### Collected data
━━━━━━
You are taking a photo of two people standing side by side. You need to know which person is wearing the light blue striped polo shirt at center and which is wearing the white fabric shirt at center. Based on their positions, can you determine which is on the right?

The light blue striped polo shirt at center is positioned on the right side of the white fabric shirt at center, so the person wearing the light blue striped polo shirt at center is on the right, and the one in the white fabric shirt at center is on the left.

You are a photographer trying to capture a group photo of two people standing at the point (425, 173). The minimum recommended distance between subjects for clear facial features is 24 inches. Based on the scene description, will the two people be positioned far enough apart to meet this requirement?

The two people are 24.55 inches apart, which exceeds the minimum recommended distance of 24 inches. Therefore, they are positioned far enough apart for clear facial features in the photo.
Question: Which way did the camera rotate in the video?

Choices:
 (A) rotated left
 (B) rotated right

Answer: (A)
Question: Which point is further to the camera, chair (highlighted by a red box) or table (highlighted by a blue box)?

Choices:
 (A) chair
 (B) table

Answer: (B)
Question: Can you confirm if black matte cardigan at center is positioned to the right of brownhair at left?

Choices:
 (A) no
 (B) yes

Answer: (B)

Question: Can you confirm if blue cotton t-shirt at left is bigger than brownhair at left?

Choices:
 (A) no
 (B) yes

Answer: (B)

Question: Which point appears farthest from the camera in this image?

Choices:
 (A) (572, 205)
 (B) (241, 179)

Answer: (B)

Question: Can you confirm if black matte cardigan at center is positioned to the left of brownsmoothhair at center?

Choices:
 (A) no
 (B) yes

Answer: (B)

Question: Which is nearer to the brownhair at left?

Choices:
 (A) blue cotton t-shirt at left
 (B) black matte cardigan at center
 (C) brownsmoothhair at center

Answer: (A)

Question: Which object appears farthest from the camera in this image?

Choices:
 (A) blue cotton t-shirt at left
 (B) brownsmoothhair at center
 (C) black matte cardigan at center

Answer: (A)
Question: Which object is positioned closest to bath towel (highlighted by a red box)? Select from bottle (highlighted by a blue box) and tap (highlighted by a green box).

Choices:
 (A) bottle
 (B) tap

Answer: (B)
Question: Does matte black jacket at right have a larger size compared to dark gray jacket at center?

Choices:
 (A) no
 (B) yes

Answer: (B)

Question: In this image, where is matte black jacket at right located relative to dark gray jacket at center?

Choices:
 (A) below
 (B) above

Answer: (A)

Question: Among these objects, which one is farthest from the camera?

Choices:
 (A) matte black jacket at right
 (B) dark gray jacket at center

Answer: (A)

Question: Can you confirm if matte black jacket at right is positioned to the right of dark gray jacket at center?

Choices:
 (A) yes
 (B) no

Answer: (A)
━━━━━━
Report how many lines in the rows above contain the string "brownhair", with case counted as significant, and give only that number.

### Task output
3